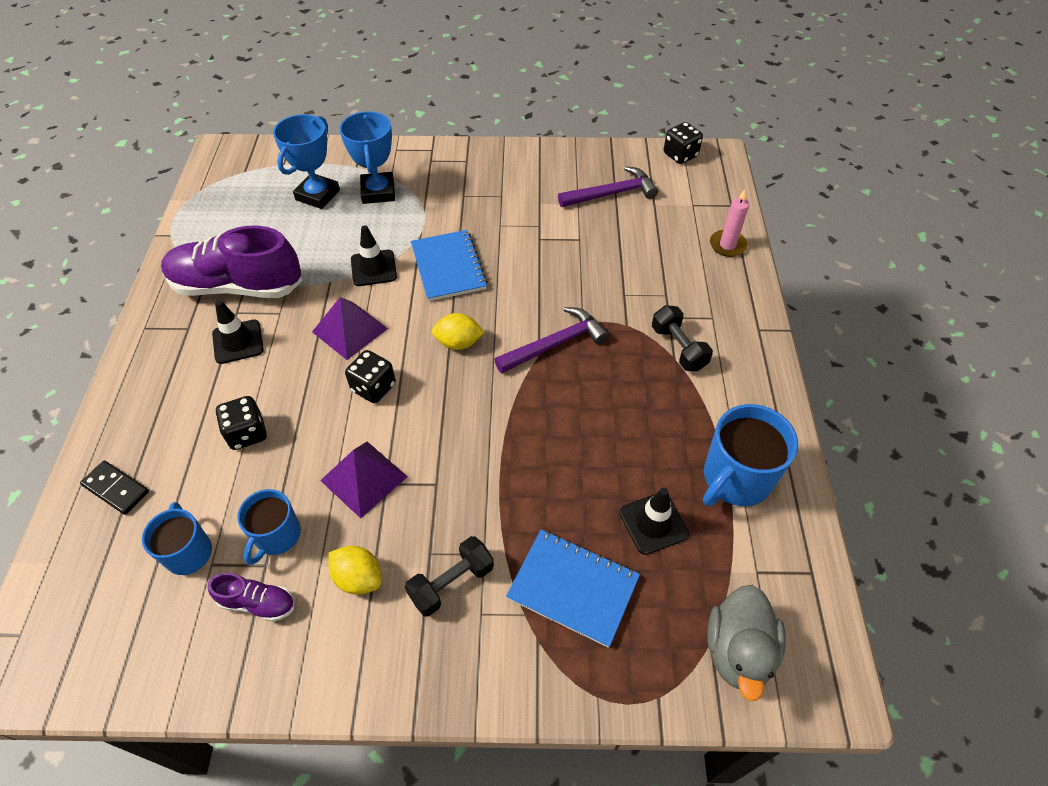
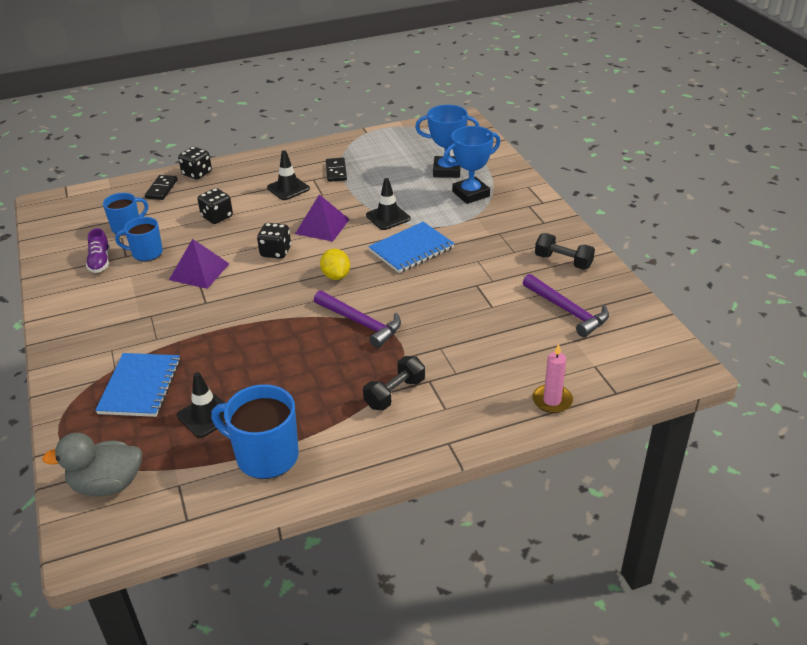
camera: 70 degrees right, 15 degrees down
purple shoe [161,226,302,298] -> black domino [326,158,347,182]
yellow lemon [329,546,381,595] -> none
black dumbbell [405,536,494,617] -> black dumbbell moved to [535,233,595,270]
black dice [664,122,703,164] -> black dice moved to [178,147,212,179]

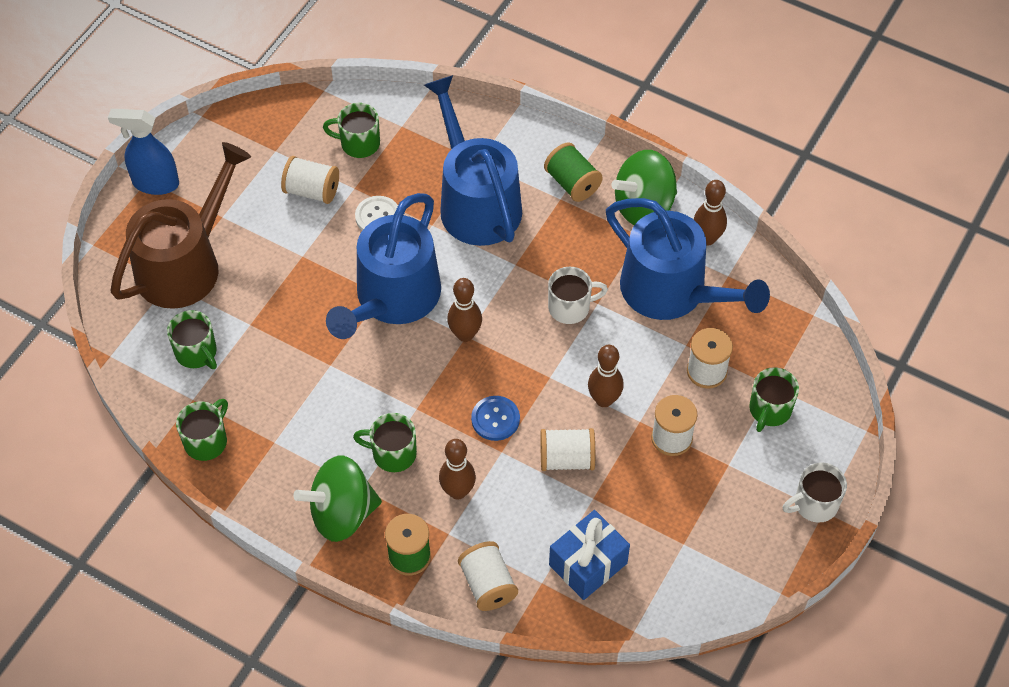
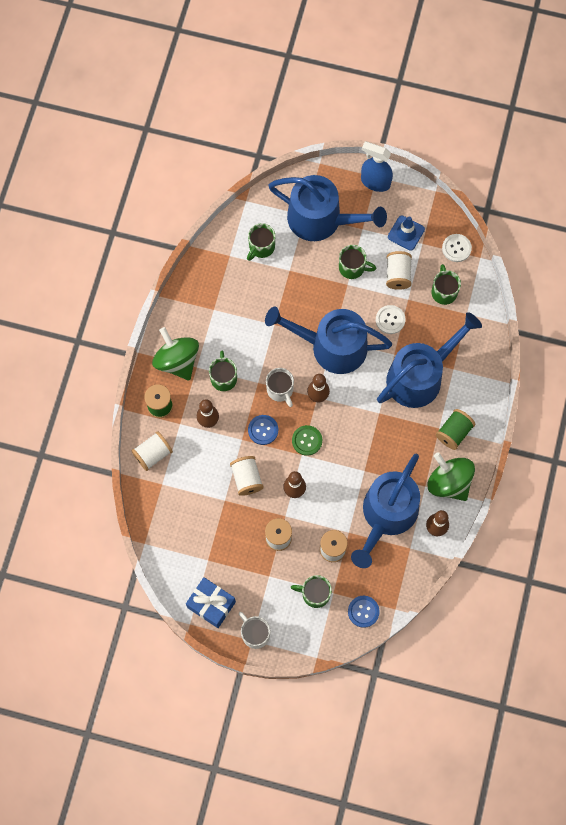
camera: 75 degrees right, 15 degrees up
blue spray bottle [108,109,179,195] -> blue spray bottle turned 60 degrees counterclockwise [361,141,393,192]
brown watering can [110,142,251,309] -> blue watering can [268,175,387,241]
green mug [176,399,228,461] -> green mug moved to [339,245,376,279]
white mug [548,267,608,324] -> white mug moved to [266,368,294,407]
blue gift [549,510,630,600] -> blue gift moved to [186,577,236,628]
none -> green button [292,425,322,456]
none -> blue button [348,596,380,628]
none -> blue traffic cone [388,216,425,251]
none -> white button [442,234,472,262]

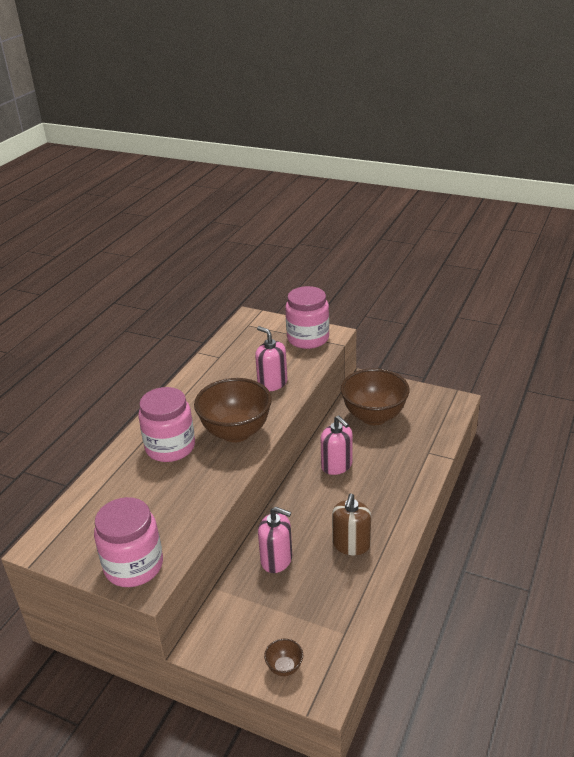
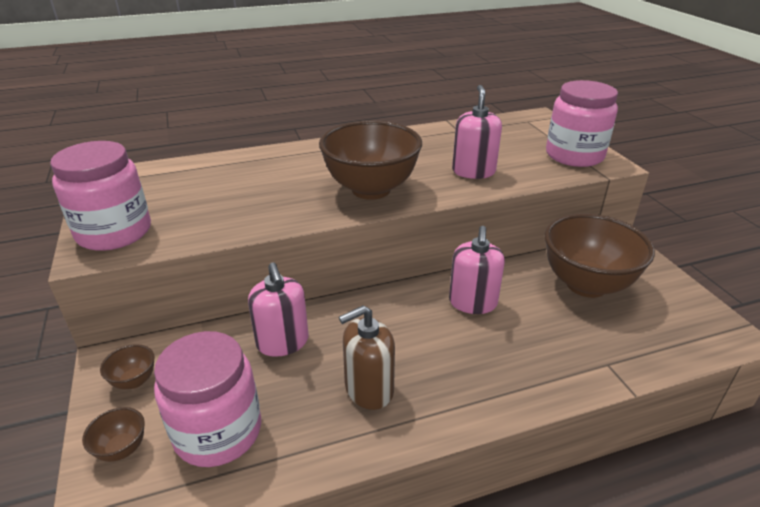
camera: 45 degrees right, 0 degrees up
pink jar [138,387,195,462] -> pink jar moved to [154,331,261,467]
none -> brown bowl [100,344,155,389]

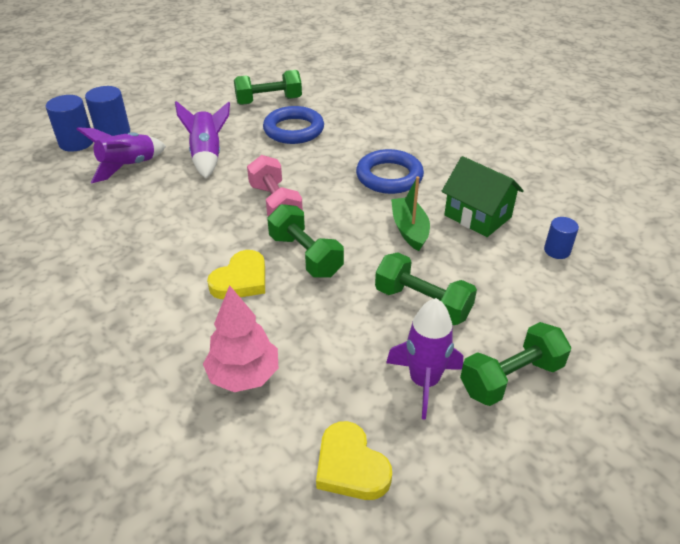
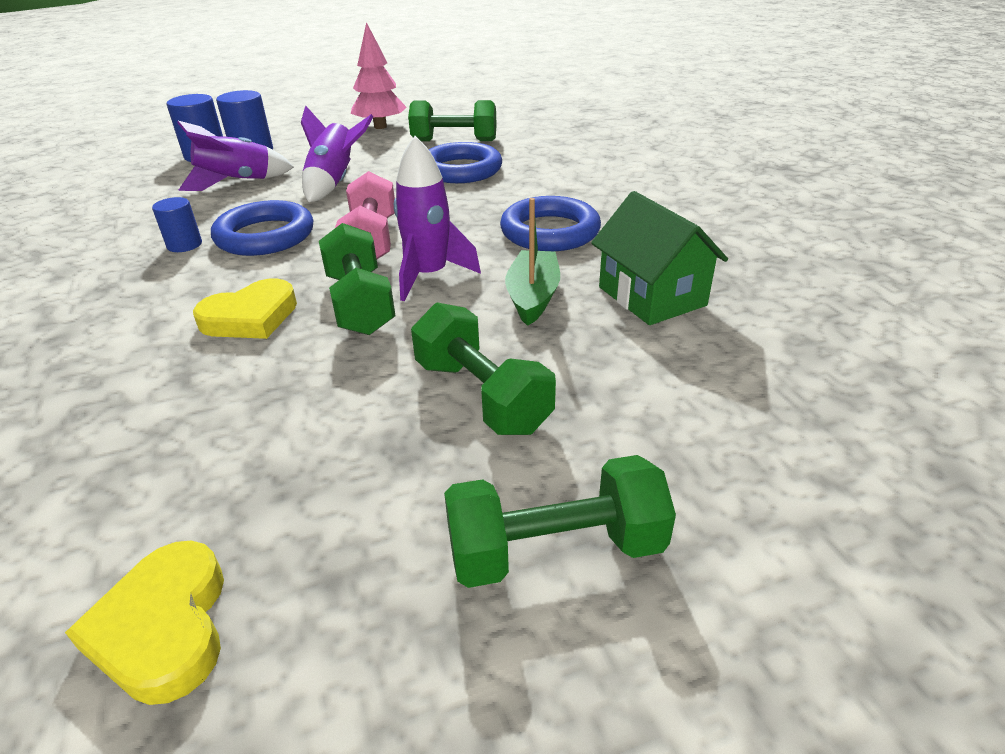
camera: 20 degrees right, 5 degrees down
pink tree [203,285,278,392] -> pink tree moved to [351,22,407,129]
purple rocket [386,298,463,420] -> purple rocket moved to [394,136,481,301]
blue cylinder [544,217,579,259] -> blue cylinder moved to [152,197,202,252]
none -> blue ring [211,200,313,256]

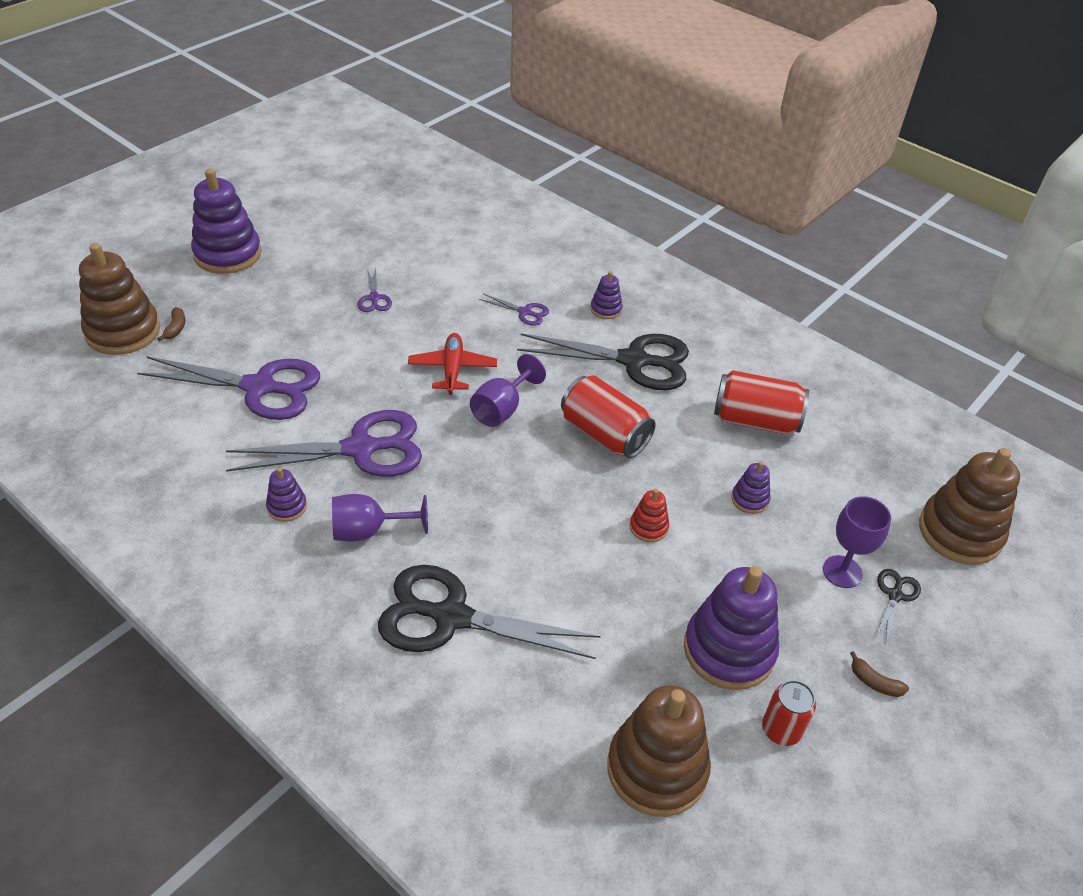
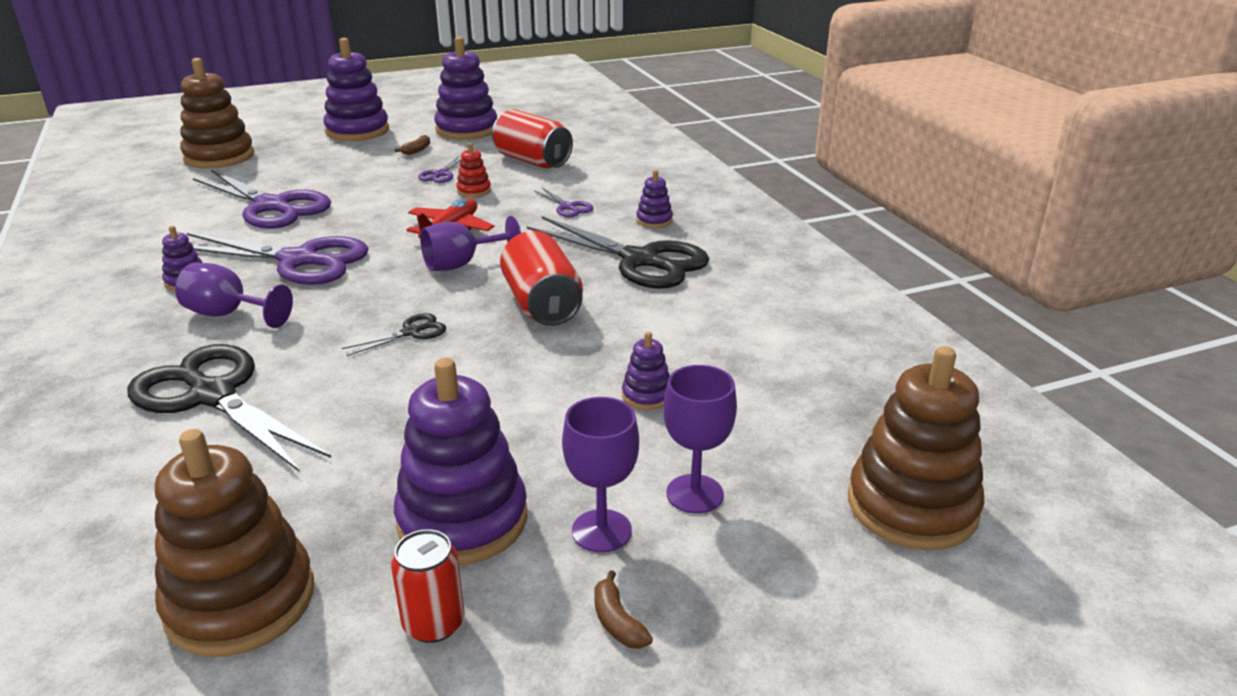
camera: 30 degrees right, 15 degrees down
brown banana [157,307,185,341] -> brown banana moved to [395,135,430,155]
red stacking toy [630,489,669,542] -> red stacking toy moved to [456,143,491,197]
red can [714,370,809,434] -> red can moved to [492,109,573,169]
black scissors [875,569,921,642] -> black scissors moved to [342,313,446,356]
none -> purple stacking toy [434,37,497,140]
none -> purple goblet [562,397,639,553]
* * * * * * * * *
### Brief
Filter the data above by the word "right" and copy every line that matches.

### Answer to this problem
camera: 70 degrees right, 15 degrees down
camera: 75 degrees right, 15 degrees up
camera: 45 degrees right, 0 degrees up
camera: 20 degrees right, 5 degrees down
camera: 30 degrees right, 15 degrees down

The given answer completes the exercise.